Try it: Everything from the line with "(507, 334) = (471, 357): white" down to the last line of the material below must be written out exactly. Leave out all other lines.

Collected data:
+ + +

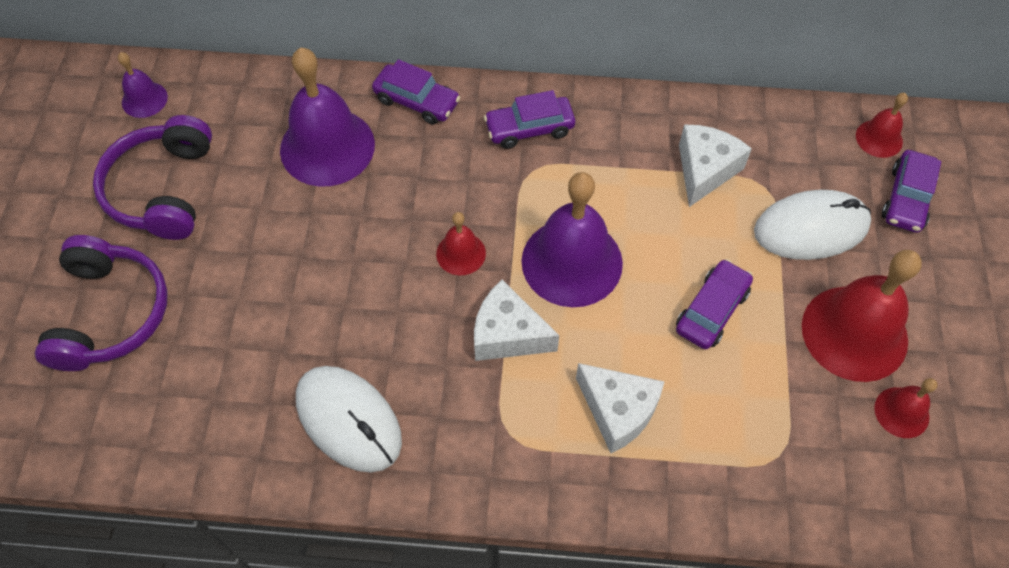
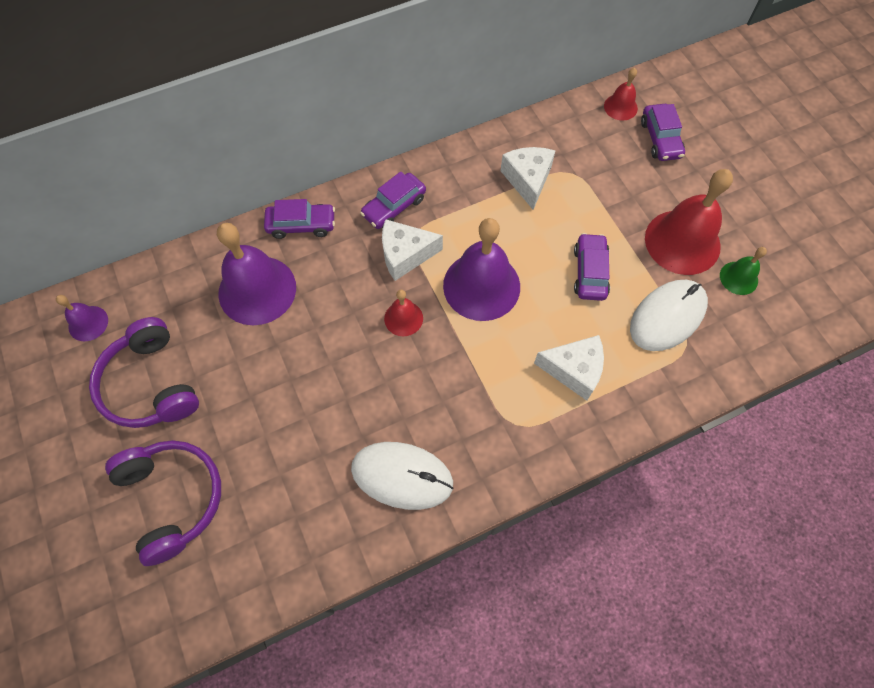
camera: 30 degrees left, 5 degrees up
(507, 334) = (471, 357): white cheese -> white cheese (405, 255)
(811, 228) = (616, 187): white mouse -> white mouse (667, 316)
(901, 412) = (738, 278): red bell -> green bell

+ + +

Solved exercise:
(507, 334) = (471, 357): white cheese -> white cheese (405, 255)
(811, 228) = (616, 187): white mouse -> white mouse (667, 316)
(901, 412) = (738, 278): red bell -> green bell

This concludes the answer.